**WHAT IS BEING ASKED:** The material below holds pictures, which are to be left out; copy exactly the lines from the one with "(348, 237) = (330, 216): brown" through the one with "(395, 275) = (319, 273): orange".

(SOURCE DATA)

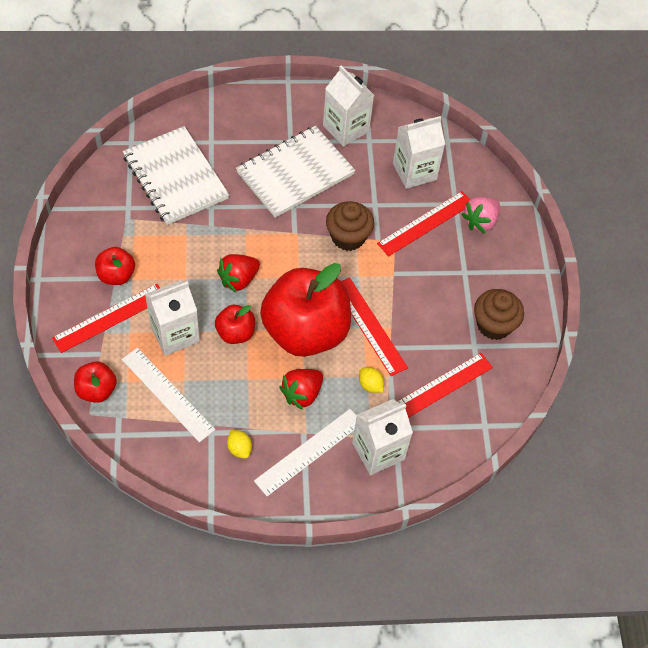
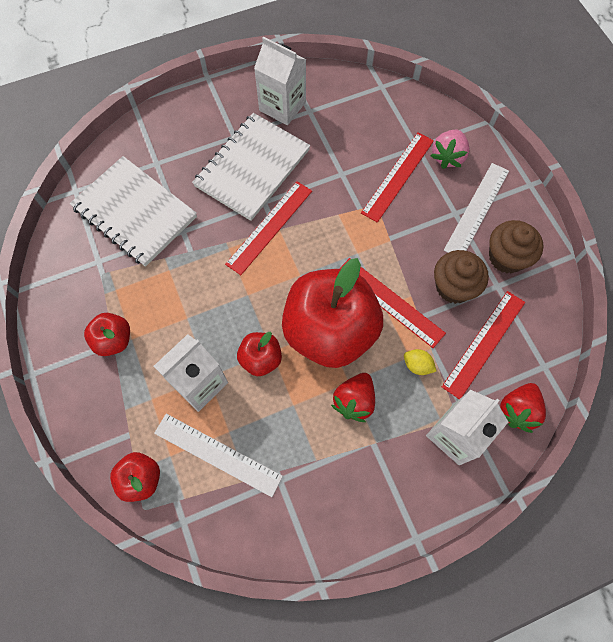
camera: 15 degrees left, 10 degrees up
(110, 318) = (124, 390): red ruler -> red ruler (269, 227)
(238, 279) = (241, 299): red strawberry -> red strawberry (517, 410)
(239, 448) = (316, 487): yellow lemon -> none
(309, 451) = (388, 463): white ruler -> white ruler (477, 210)
(348, 237) = (330, 216): brown cupcake -> brown cupcake (453, 287)
(414, 171) = (365, 127): white carton -> none

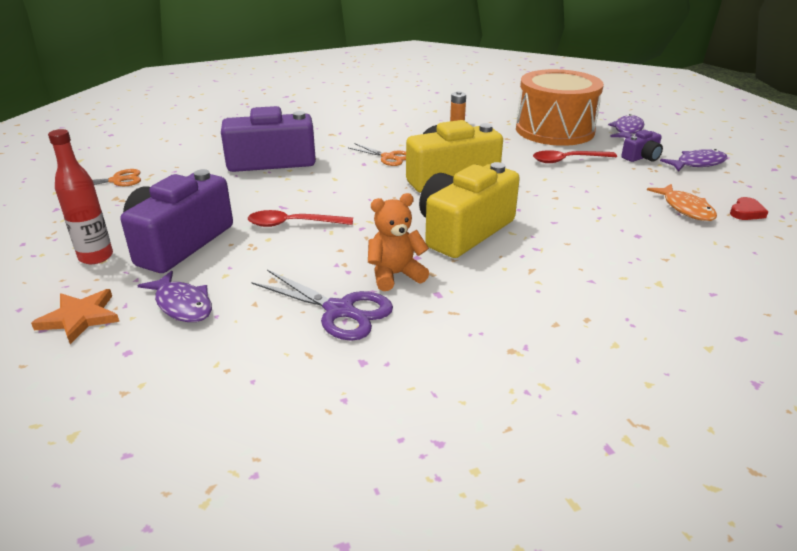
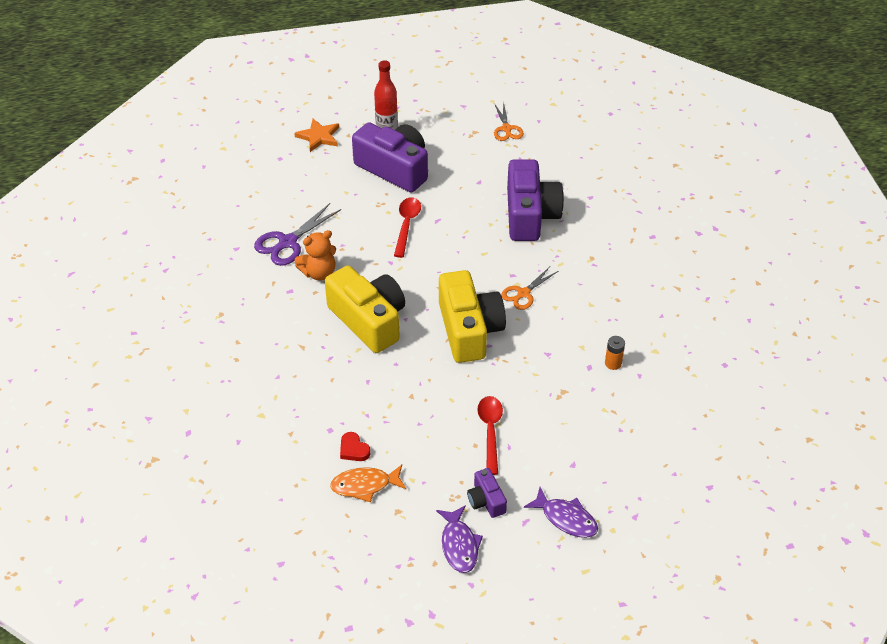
camera: 100 degrees right, 15 degrees up
(182, 305) = (318, 175): purple fish -> none
(395, 275) = (319, 273): orange teddy bear -> orange teddy bear turned 75 degrees clockwise
(554, 130) = (576, 446): orange drum -> none
(746, 212) = (345, 530): red heart -> red heart (353, 449)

(End SOURCE DATA)

**SOLUTION BELOW:**
(348, 237) = (330, 216): brown cupcake -> brown cupcake (453, 287)
(414, 171) = (365, 127): white carton -> none

camera: 100 degrees right, 15 degrees up
(182, 305) = (318, 175): purple fish -> none
(395, 275) = (319, 273): orange teddy bear -> orange teddy bear turned 75 degrees clockwise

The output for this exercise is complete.